··· RAW DATA
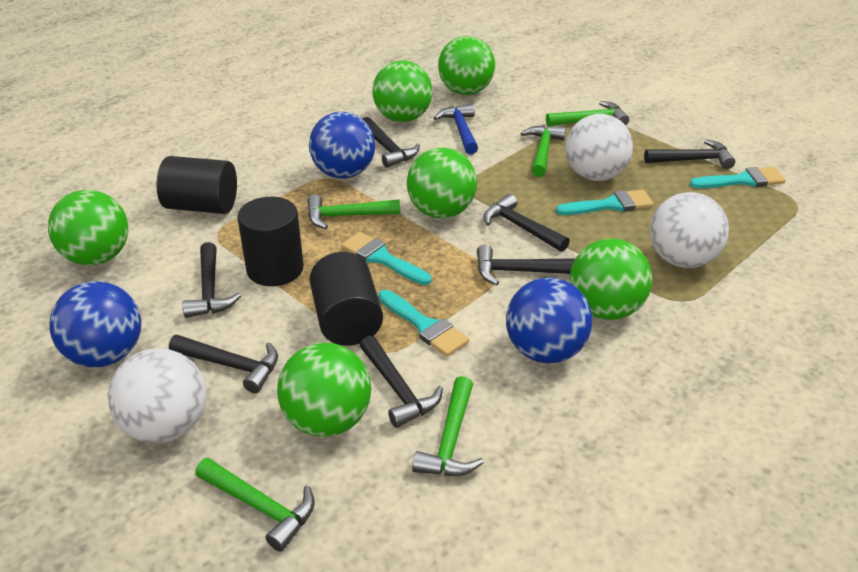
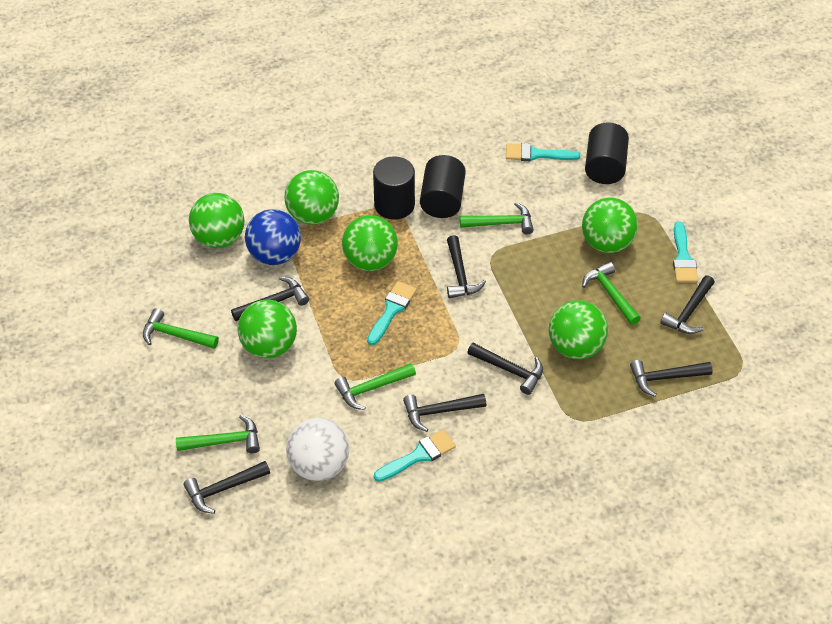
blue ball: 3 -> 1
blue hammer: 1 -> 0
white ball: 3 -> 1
······
··· RAW DATA
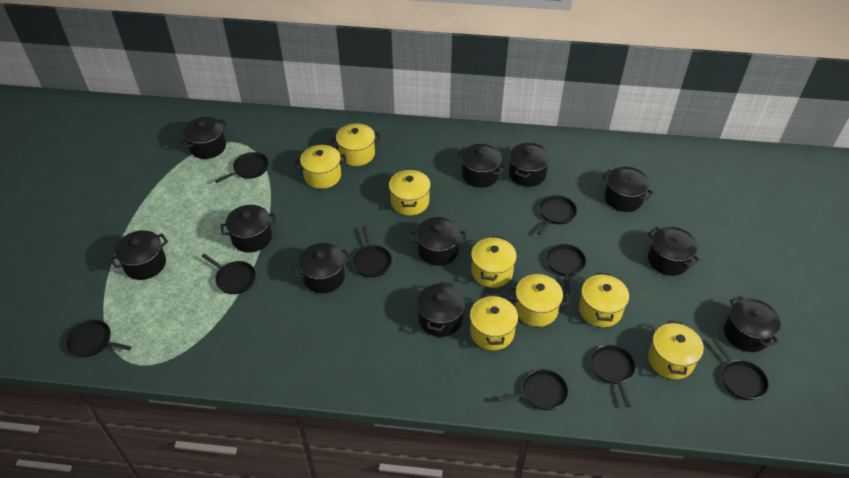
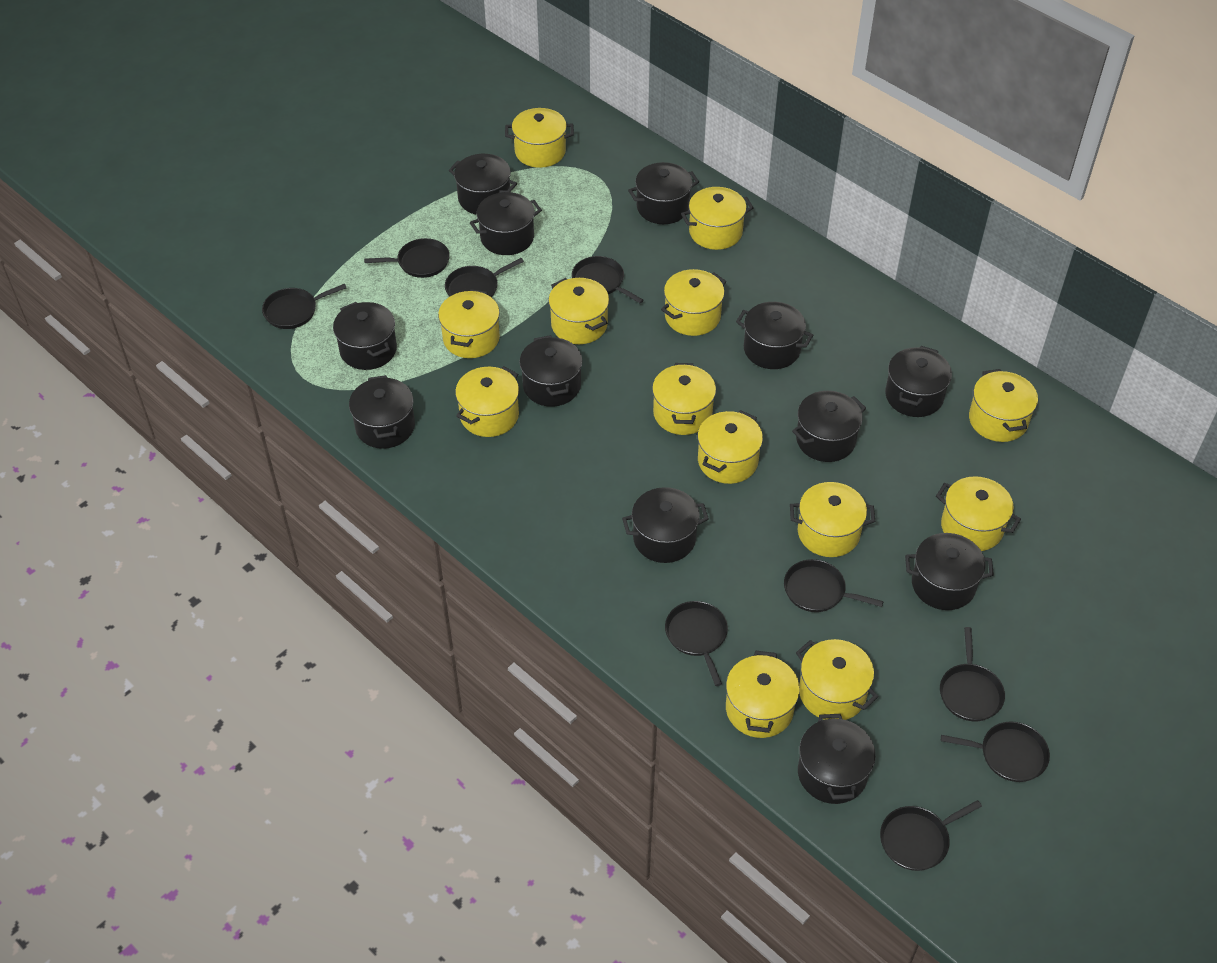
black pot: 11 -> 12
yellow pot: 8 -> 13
······
··· RAW DATA
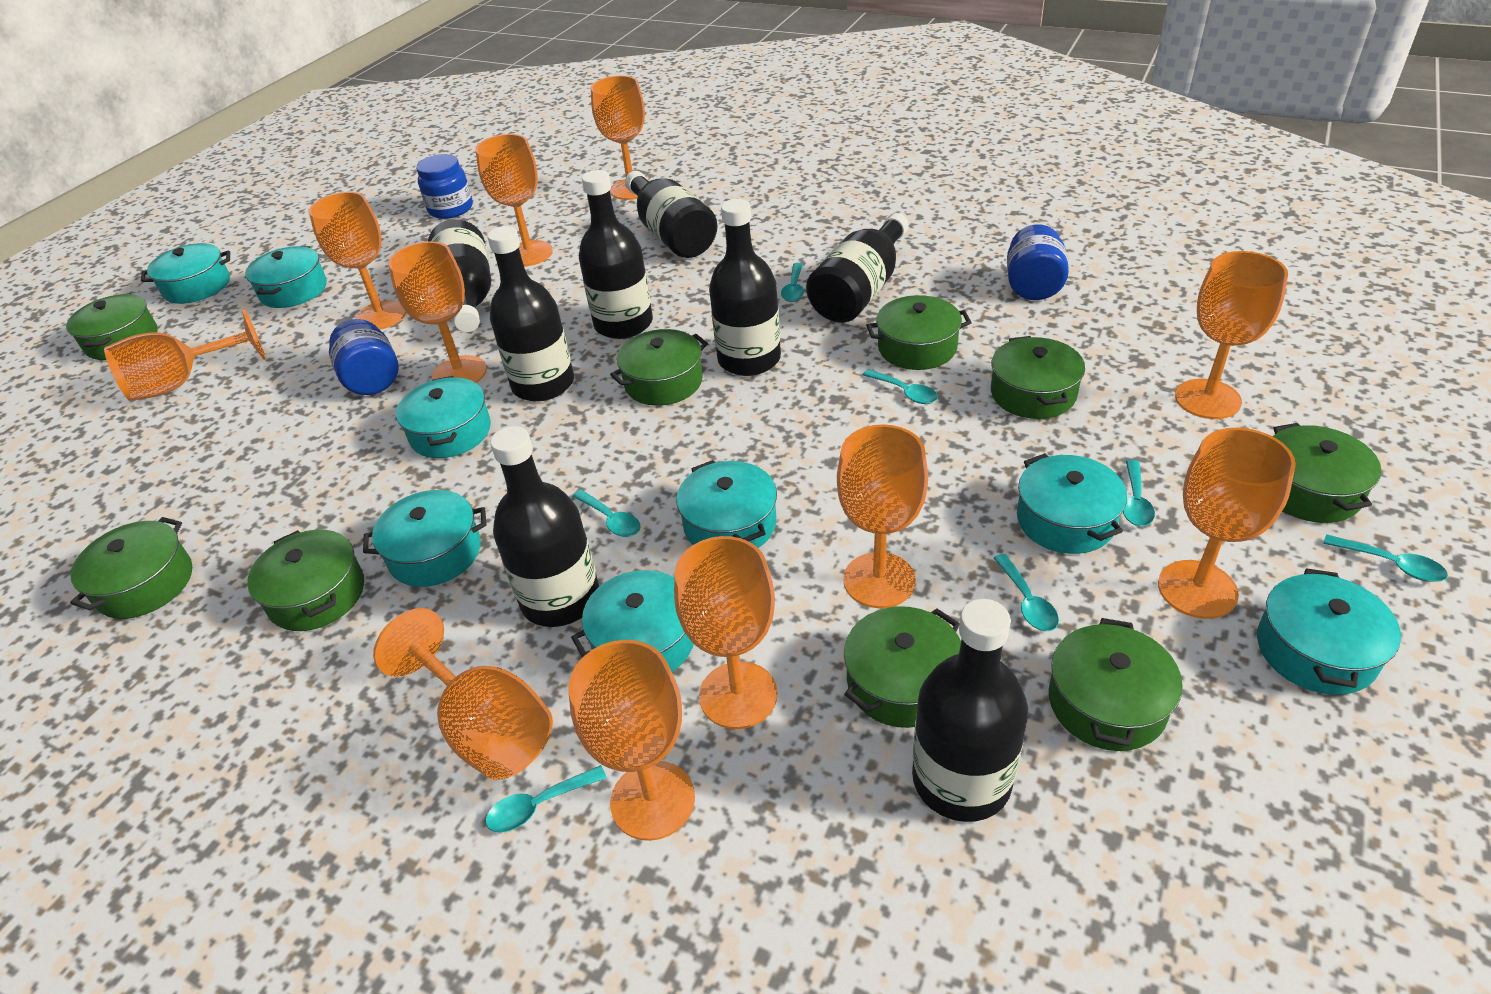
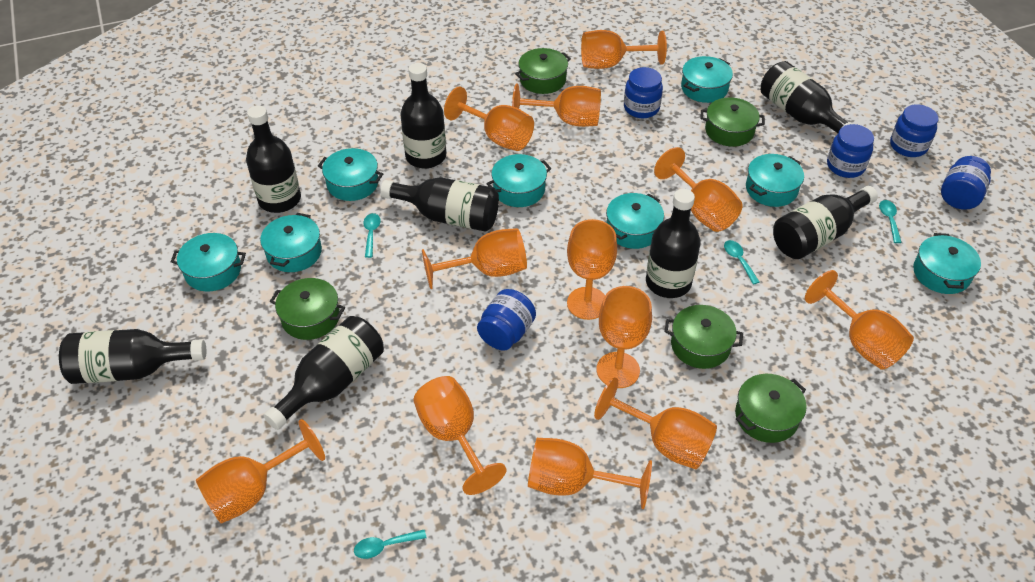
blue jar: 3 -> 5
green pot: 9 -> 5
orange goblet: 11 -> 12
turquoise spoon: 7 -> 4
······
> **EXERCISE INSTRUCTIONS**:
Every line above in which the word "blue" occurs needs to be copied.

> **ANSWER SPACE**:
blue ball: 3 -> 1
blue hammer: 1 -> 0
blue jar: 3 -> 5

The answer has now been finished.